Records for processing below:

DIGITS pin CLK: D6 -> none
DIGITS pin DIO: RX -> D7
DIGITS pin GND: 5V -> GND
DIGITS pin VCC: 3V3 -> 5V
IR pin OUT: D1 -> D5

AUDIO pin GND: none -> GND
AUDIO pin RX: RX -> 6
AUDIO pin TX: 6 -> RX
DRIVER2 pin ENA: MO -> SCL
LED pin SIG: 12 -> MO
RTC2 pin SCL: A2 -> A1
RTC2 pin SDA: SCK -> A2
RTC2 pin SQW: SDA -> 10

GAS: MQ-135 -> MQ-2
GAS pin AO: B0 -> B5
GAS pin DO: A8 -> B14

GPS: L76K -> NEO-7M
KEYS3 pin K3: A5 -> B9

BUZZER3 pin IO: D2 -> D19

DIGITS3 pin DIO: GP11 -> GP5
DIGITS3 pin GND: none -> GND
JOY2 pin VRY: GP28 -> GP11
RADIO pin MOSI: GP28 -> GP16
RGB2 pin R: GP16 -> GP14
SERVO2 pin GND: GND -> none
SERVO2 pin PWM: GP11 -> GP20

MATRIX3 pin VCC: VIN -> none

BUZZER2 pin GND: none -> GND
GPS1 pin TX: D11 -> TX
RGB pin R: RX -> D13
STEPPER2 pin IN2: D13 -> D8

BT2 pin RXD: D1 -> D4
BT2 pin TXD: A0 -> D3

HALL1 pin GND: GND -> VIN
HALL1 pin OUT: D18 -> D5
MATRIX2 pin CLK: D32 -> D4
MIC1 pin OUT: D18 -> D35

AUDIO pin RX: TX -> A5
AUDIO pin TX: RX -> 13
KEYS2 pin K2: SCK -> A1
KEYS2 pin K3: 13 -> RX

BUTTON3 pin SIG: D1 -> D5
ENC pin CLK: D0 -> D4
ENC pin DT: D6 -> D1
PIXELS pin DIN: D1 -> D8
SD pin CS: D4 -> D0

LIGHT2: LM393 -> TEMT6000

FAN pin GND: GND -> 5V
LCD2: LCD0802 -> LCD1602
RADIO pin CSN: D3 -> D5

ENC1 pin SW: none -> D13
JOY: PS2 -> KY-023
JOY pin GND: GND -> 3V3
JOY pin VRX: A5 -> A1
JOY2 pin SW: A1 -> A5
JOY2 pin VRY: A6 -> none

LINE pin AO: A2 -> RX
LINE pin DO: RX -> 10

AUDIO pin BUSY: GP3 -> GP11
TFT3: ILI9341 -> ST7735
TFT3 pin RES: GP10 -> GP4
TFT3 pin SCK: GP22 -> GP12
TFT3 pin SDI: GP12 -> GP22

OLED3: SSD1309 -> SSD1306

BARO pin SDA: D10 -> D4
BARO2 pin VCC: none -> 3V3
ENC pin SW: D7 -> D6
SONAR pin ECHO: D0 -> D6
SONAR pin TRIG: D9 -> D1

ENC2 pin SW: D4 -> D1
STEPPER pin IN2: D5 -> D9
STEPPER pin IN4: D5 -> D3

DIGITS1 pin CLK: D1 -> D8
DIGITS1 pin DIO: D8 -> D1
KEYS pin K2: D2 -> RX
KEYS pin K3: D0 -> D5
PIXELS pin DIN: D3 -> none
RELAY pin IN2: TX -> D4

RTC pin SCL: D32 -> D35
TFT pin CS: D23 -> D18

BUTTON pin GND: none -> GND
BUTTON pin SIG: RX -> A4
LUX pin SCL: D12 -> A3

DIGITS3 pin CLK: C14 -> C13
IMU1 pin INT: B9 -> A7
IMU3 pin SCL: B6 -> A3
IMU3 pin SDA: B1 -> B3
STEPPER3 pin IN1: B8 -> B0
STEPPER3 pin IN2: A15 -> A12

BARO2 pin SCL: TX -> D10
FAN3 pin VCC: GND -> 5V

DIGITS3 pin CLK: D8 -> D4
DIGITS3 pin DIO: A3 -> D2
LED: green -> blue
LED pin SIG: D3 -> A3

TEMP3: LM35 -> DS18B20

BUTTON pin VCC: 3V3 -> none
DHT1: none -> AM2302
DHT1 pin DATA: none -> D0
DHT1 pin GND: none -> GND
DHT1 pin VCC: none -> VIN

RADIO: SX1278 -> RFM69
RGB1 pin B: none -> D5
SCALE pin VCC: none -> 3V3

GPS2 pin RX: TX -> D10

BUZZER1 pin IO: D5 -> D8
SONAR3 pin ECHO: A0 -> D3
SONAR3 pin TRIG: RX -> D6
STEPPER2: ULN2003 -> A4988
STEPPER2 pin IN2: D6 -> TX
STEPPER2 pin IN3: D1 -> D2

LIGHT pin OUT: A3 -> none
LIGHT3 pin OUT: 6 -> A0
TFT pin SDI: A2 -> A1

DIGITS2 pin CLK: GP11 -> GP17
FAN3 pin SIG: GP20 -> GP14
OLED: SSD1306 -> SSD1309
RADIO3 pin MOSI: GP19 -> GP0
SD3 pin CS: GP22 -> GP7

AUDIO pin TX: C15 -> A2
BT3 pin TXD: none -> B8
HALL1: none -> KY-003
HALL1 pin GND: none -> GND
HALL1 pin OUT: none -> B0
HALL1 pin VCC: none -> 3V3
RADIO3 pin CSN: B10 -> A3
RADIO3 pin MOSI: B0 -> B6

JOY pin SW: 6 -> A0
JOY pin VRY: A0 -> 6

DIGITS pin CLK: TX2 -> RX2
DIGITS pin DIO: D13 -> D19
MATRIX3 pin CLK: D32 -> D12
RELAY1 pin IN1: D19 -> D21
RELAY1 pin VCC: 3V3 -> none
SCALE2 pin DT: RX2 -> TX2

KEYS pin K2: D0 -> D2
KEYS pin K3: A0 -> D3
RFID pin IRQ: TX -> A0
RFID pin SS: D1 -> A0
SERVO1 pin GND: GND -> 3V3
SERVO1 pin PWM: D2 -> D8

End of Records for processing.

**Aim of the exercise**:
Your answer is the line containing "RELAY pin IN2: TX -> D4" plus every line after it through the end of the entries, given again exactly and alone.

**Result of this task**:
RELAY pin IN2: TX -> D4

RTC pin SCL: D32 -> D35
TFT pin CS: D23 -> D18

BUTTON pin GND: none -> GND
BUTTON pin SIG: RX -> A4
LUX pin SCL: D12 -> A3

DIGITS3 pin CLK: C14 -> C13
IMU1 pin INT: B9 -> A7
IMU3 pin SCL: B6 -> A3
IMU3 pin SDA: B1 -> B3
STEPPER3 pin IN1: B8 -> B0
STEPPER3 pin IN2: A15 -> A12

BARO2 pin SCL: TX -> D10
FAN3 pin VCC: GND -> 5V

DIGITS3 pin CLK: D8 -> D4
DIGITS3 pin DIO: A3 -> D2
LED: green -> blue
LED pin SIG: D3 -> A3

TEMP3: LM35 -> DS18B20

BUTTON pin VCC: 3V3 -> none
DHT1: none -> AM2302
DHT1 pin DATA: none -> D0
DHT1 pin GND: none -> GND
DHT1 pin VCC: none -> VIN

RADIO: SX1278 -> RFM69
RGB1 pin B: none -> D5
SCALE pin VCC: none -> 3V3

GPS2 pin RX: TX -> D10

BUZZER1 pin IO: D5 -> D8
SONAR3 pin ECHO: A0 -> D3
SONAR3 pin TRIG: RX -> D6
STEPPER2: ULN2003 -> A4988
STEPPER2 pin IN2: D6 -> TX
STEPPER2 pin IN3: D1 -> D2

LIGHT pin OUT: A3 -> none
LIGHT3 pin OUT: 6 -> A0
TFT pin SDI: A2 -> A1

DIGITS2 pin CLK: GP11 -> GP17
FAN3 pin SIG: GP20 -> GP14
OLED: SSD1306 -> SSD1309
RADIO3 pin MOSI: GP19 -> GP0
SD3 pin CS: GP22 -> GP7

AUDIO pin TX: C15 -> A2
BT3 pin TXD: none -> B8
HALL1: none -> KY-003
HALL1 pin GND: none -> GND
HALL1 pin OUT: none -> B0
HALL1 pin VCC: none -> 3V3
RADIO3 pin CSN: B10 -> A3
RADIO3 pin MOSI: B0 -> B6

JOY pin SW: 6 -> A0
JOY pin VRY: A0 -> 6

DIGITS pin CLK: TX2 -> RX2
DIGITS pin DIO: D13 -> D19
MATRIX3 pin CLK: D32 -> D12
RELAY1 pin IN1: D19 -> D21
RELAY1 pin VCC: 3V3 -> none
SCALE2 pin DT: RX2 -> TX2

KEYS pin K2: D0 -> D2
KEYS pin K3: A0 -> D3
RFID pin IRQ: TX -> A0
RFID pin SS: D1 -> A0
SERVO1 pin GND: GND -> 3V3
SERVO1 pin PWM: D2 -> D8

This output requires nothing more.